AVAILABLE DATA
• • • • • • •

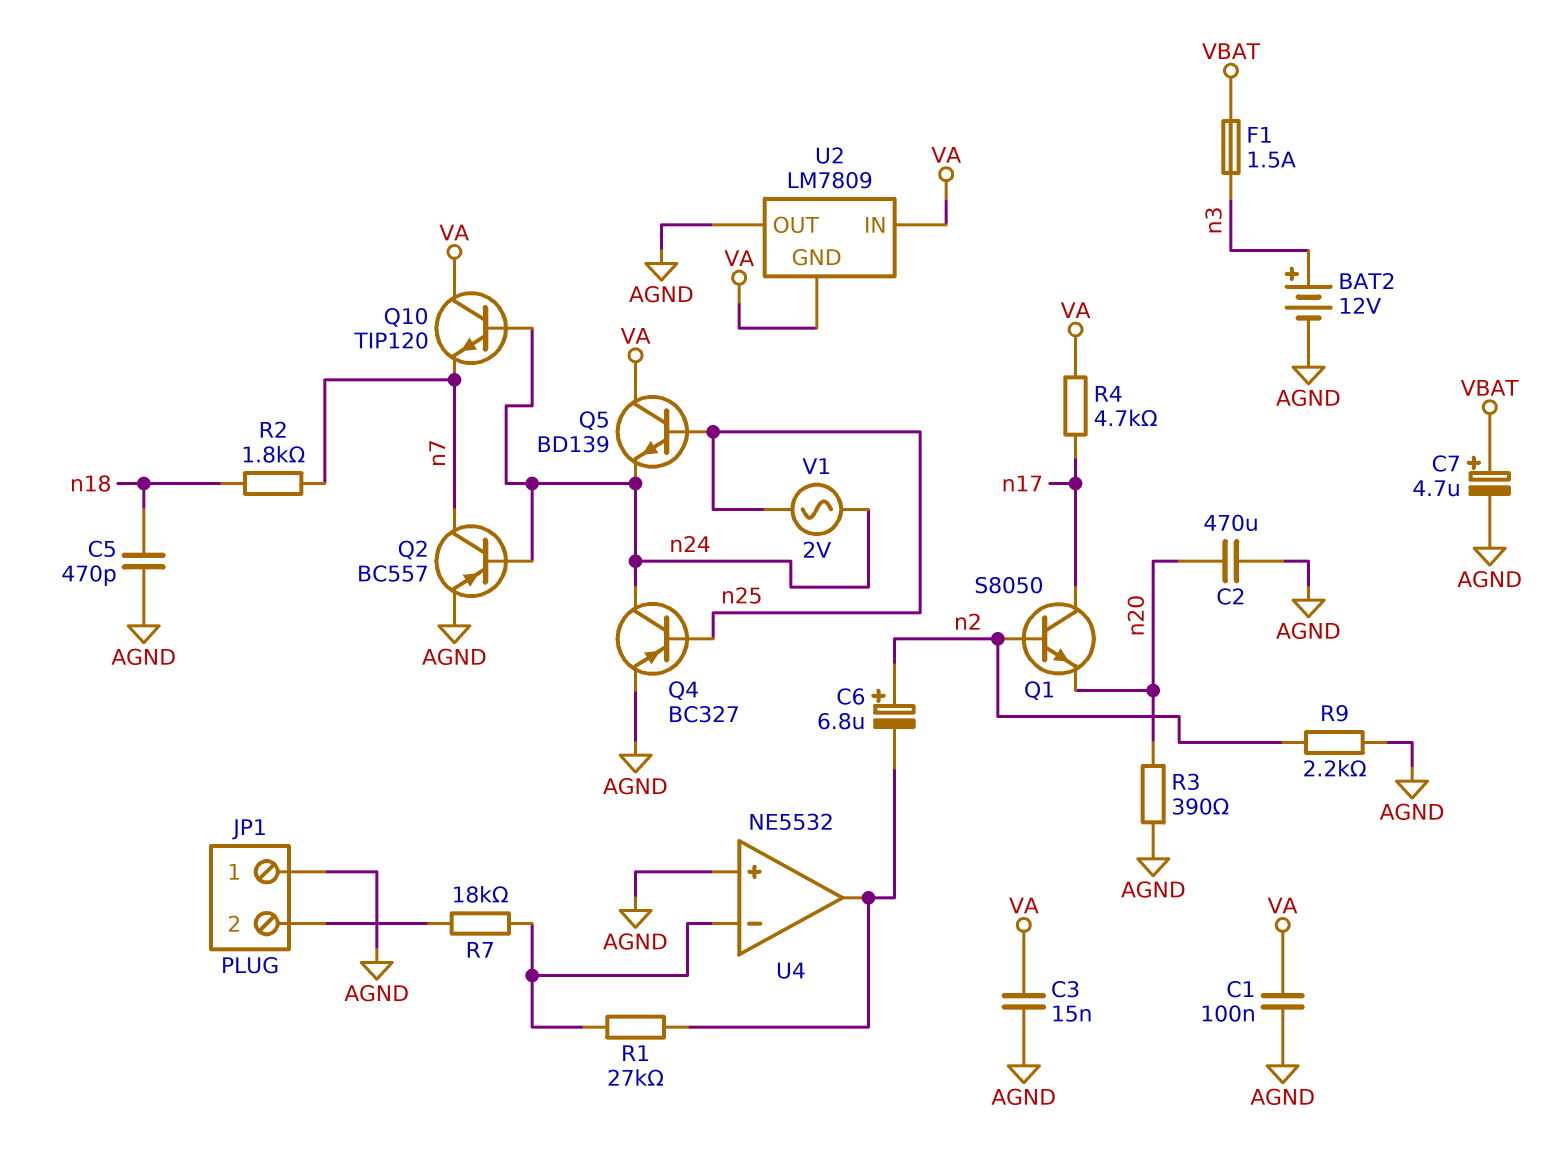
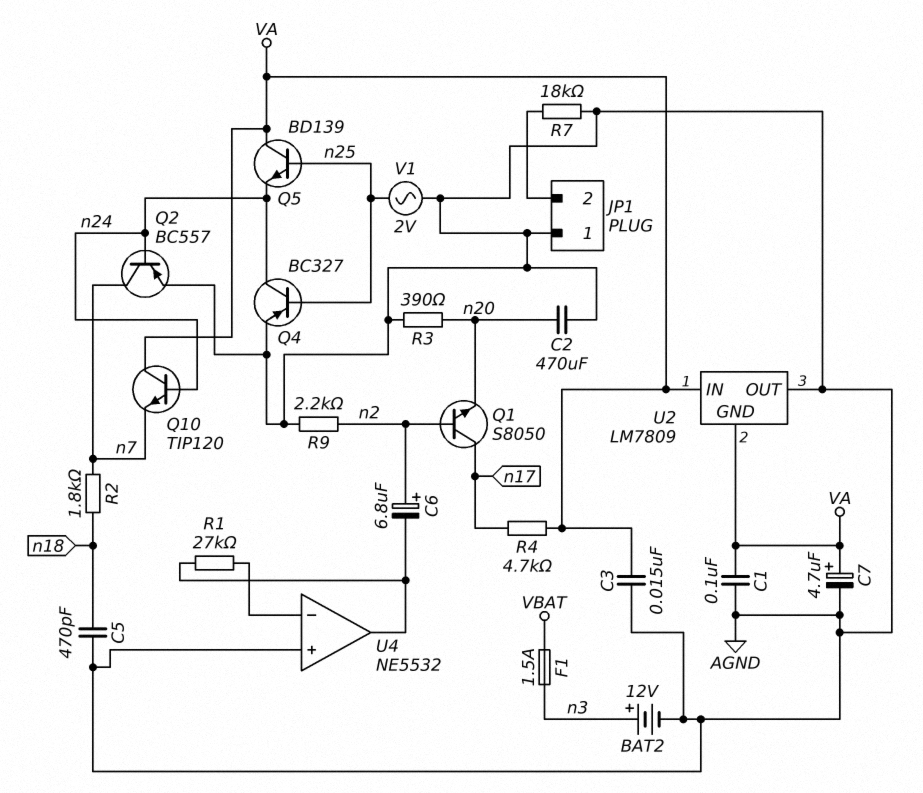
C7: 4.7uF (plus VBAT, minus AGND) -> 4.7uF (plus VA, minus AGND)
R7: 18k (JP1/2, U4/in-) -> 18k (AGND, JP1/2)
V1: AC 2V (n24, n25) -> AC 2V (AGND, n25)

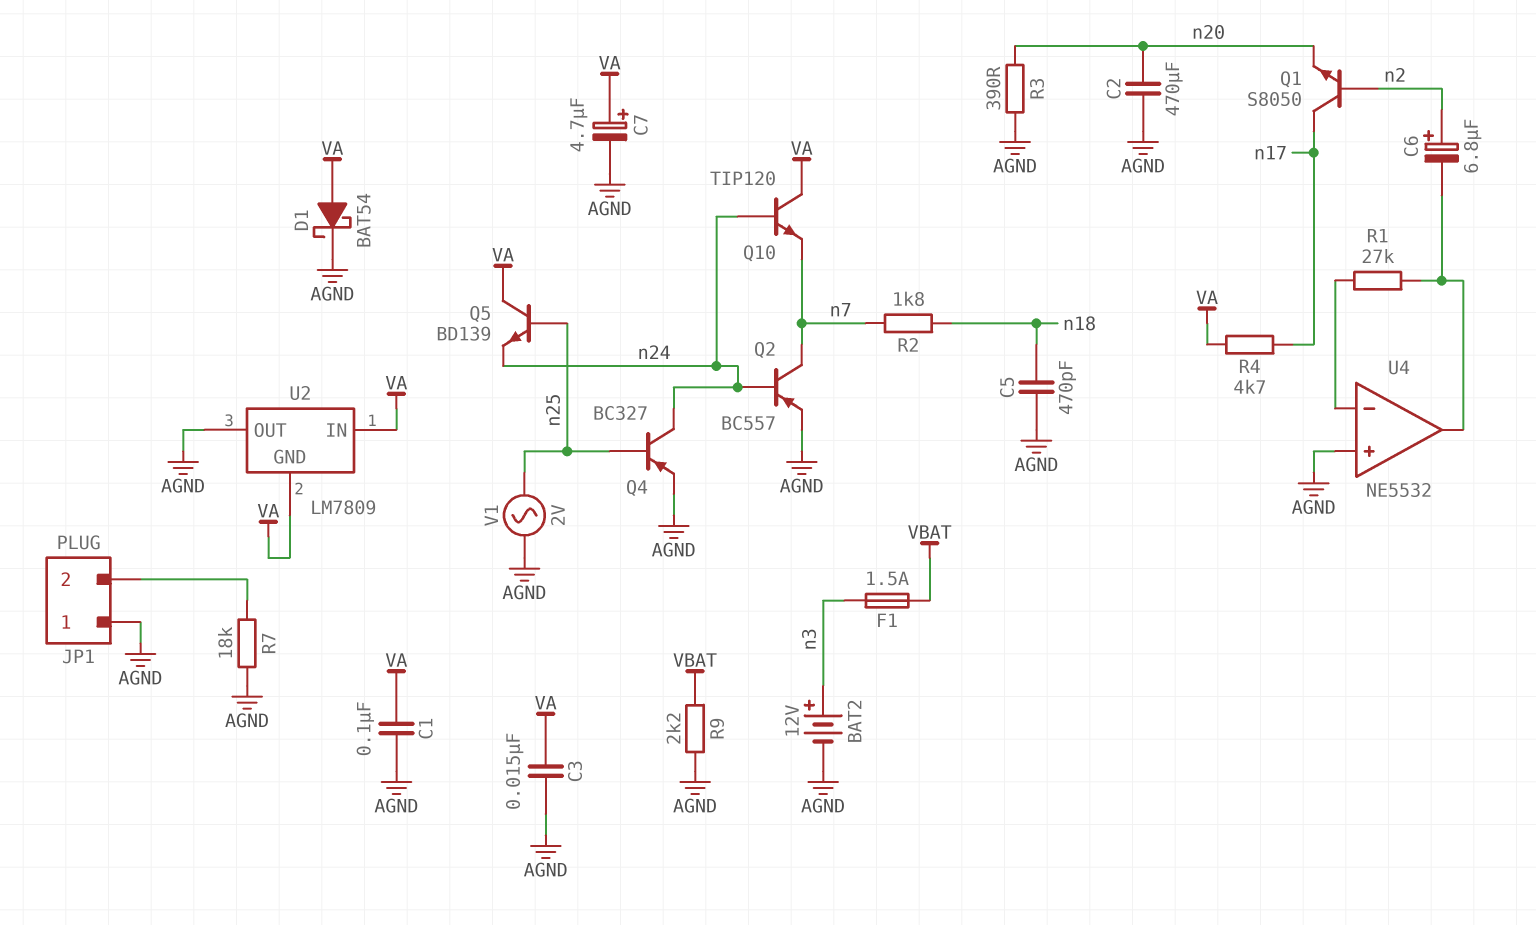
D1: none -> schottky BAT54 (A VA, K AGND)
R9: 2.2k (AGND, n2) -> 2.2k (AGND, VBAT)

• • • • • • •

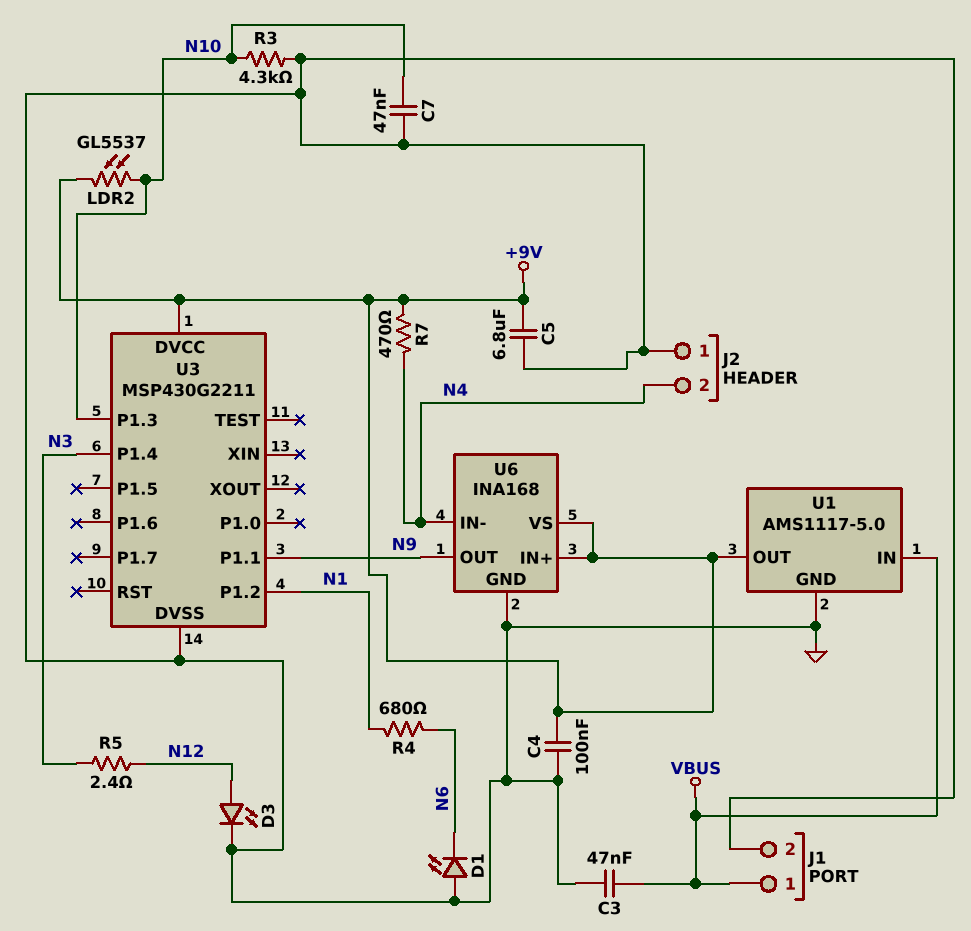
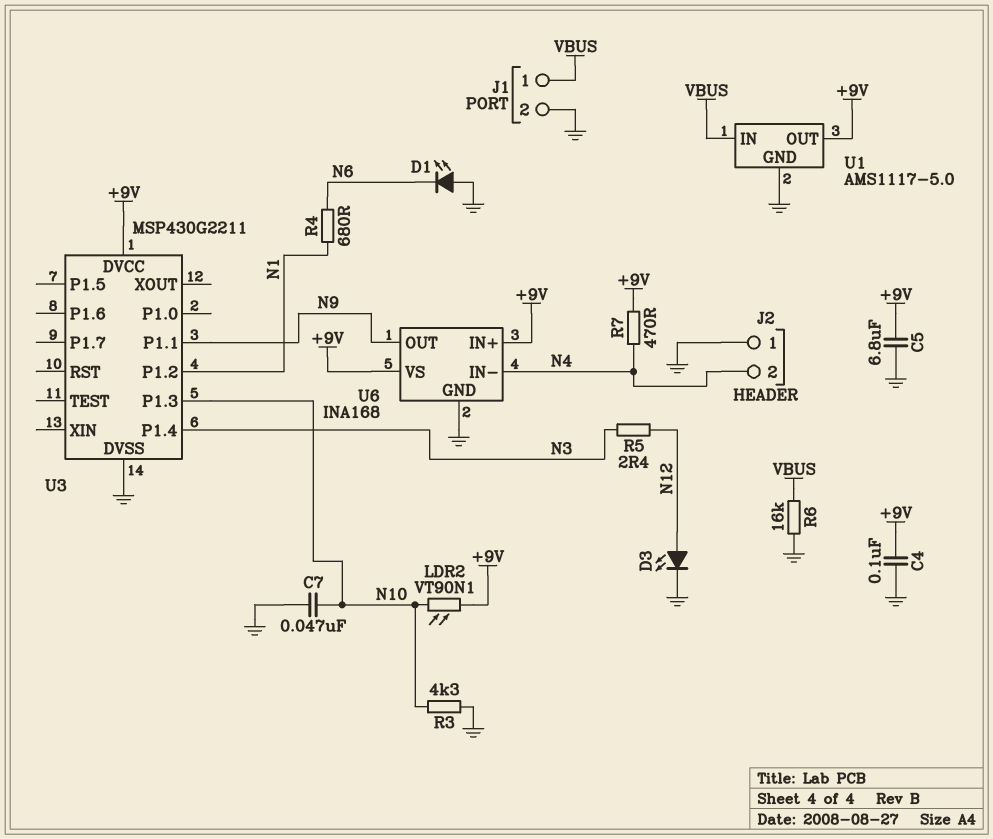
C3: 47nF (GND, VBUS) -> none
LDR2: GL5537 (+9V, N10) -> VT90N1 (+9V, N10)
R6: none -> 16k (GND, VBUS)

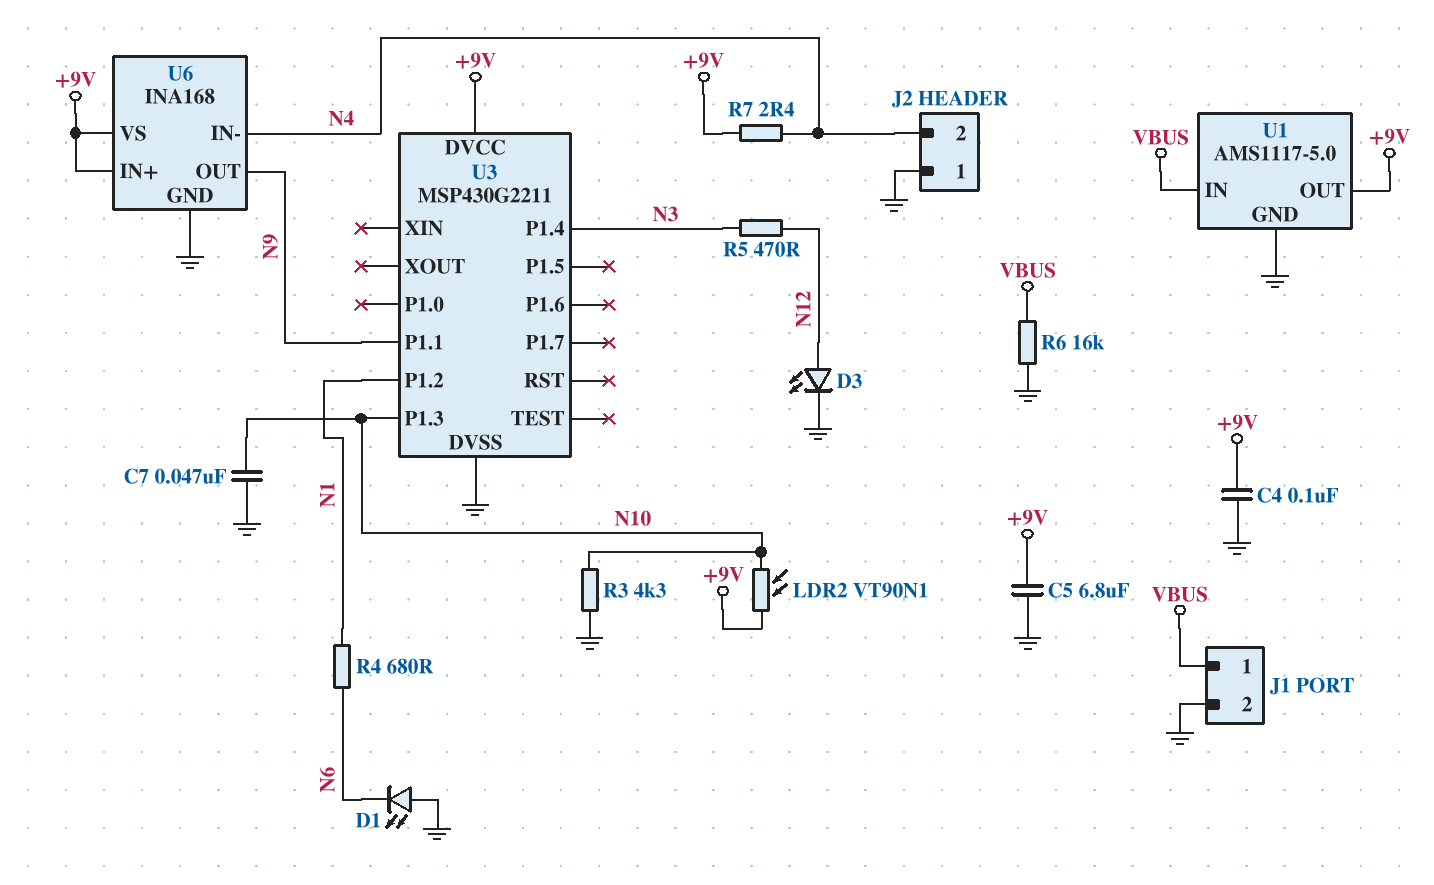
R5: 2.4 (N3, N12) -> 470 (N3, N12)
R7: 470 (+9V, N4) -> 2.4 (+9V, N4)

• • • • • • •

THE TASK
Tally the lines above in which the string "VBAT" occurs, and give the total with nothing added.

EXERCISE ANSWER
2